_Exercise brief_.
Which lines of the entries below run from the one holding "PIXELS3 pin DIN: GP6 -> GP11" to the one holding "SERVO3 pin VCC: 5V -> none", inclusive? Set down exactly those lines and no others.

_Data extracts_.
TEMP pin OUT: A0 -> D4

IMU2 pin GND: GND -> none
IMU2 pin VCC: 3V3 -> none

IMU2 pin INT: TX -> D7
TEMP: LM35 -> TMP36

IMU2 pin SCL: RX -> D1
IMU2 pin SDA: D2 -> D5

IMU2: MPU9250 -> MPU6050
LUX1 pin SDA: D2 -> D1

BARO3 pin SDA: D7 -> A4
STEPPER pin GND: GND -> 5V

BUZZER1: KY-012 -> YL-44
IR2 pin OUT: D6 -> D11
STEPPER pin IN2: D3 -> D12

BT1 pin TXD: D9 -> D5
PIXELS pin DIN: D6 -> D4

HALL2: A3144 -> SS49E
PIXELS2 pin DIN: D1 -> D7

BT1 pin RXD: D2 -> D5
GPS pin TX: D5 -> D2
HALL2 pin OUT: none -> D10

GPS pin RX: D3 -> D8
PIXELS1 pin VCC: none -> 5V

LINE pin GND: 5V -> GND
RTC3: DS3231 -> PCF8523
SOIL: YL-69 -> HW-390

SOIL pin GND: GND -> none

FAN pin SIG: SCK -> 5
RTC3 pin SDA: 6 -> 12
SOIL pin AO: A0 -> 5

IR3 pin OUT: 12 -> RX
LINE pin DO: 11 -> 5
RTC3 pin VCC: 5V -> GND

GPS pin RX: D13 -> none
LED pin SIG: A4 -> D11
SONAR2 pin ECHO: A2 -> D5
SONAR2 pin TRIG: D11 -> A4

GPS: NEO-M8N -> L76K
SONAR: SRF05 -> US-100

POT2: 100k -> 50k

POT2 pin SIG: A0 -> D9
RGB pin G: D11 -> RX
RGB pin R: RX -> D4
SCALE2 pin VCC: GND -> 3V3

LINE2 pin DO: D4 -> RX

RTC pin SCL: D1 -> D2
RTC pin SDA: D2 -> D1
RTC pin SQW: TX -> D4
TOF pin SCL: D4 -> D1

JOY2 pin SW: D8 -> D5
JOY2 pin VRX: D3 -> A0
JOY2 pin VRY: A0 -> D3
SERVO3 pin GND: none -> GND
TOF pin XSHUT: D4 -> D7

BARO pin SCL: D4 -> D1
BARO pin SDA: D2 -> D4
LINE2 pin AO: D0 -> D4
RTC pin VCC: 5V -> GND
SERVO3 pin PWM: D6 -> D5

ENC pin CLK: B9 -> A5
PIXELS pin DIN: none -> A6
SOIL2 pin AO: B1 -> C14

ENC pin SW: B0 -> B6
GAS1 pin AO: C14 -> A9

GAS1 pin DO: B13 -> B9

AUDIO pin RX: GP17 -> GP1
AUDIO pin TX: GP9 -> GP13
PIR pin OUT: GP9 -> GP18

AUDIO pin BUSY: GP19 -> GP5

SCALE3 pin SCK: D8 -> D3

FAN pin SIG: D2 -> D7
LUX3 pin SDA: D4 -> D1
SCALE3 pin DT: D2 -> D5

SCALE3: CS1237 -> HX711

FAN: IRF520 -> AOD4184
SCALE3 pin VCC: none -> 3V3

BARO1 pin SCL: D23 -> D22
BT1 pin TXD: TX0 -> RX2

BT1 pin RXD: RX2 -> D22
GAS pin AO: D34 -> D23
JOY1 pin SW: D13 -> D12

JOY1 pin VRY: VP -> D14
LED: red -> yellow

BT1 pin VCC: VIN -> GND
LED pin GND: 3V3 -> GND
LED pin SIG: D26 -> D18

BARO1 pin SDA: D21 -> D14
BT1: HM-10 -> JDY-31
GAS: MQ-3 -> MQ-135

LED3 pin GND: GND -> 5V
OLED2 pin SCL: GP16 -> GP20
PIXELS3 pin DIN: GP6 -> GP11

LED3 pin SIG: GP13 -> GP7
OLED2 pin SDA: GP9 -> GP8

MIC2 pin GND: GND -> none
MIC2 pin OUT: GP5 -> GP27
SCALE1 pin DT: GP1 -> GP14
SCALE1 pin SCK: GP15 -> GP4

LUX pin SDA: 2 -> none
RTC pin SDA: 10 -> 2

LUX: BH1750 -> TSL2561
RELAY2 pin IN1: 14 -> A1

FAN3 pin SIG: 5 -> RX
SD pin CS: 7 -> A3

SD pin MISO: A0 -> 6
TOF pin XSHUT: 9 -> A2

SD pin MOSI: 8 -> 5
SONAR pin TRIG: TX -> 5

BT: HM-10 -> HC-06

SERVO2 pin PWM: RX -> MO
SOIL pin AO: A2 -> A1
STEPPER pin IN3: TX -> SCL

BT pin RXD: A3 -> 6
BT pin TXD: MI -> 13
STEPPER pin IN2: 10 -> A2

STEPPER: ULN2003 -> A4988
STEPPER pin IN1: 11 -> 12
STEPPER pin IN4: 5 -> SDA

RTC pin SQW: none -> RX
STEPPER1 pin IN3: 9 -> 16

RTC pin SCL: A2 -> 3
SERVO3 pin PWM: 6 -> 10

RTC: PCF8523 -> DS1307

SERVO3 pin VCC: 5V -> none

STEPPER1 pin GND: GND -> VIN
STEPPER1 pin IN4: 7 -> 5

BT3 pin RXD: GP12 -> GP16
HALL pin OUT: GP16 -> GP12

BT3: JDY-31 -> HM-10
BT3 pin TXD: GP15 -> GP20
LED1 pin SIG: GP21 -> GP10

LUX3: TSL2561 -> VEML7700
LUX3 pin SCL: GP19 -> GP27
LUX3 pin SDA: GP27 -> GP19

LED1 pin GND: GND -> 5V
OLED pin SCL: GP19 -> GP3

_Task output_.
PIXELS3 pin DIN: GP6 -> GP11

LED3 pin SIG: GP13 -> GP7
OLED2 pin SDA: GP9 -> GP8

MIC2 pin GND: GND -> none
MIC2 pin OUT: GP5 -> GP27
SCALE1 pin DT: GP1 -> GP14
SCALE1 pin SCK: GP15 -> GP4

LUX pin SDA: 2 -> none
RTC pin SDA: 10 -> 2

LUX: BH1750 -> TSL2561
RELAY2 pin IN1: 14 -> A1

FAN3 pin SIG: 5 -> RX
SD pin CS: 7 -> A3

SD pin MISO: A0 -> 6
TOF pin XSHUT: 9 -> A2

SD pin MOSI: 8 -> 5
SONAR pin TRIG: TX -> 5

BT: HM-10 -> HC-06

SERVO2 pin PWM: RX -> MO
SOIL pin AO: A2 -> A1
STEPPER pin IN3: TX -> SCL

BT pin RXD: A3 -> 6
BT pin TXD: MI -> 13
STEPPER pin IN2: 10 -> A2

STEPPER: ULN2003 -> A4988
STEPPER pin IN1: 11 -> 12
STEPPER pin IN4: 5 -> SDA

RTC pin SQW: none -> RX
STEPPER1 pin IN3: 9 -> 16

RTC pin SCL: A2 -> 3
SERVO3 pin PWM: 6 -> 10

RTC: PCF8523 -> DS1307

SERVO3 pin VCC: 5V -> none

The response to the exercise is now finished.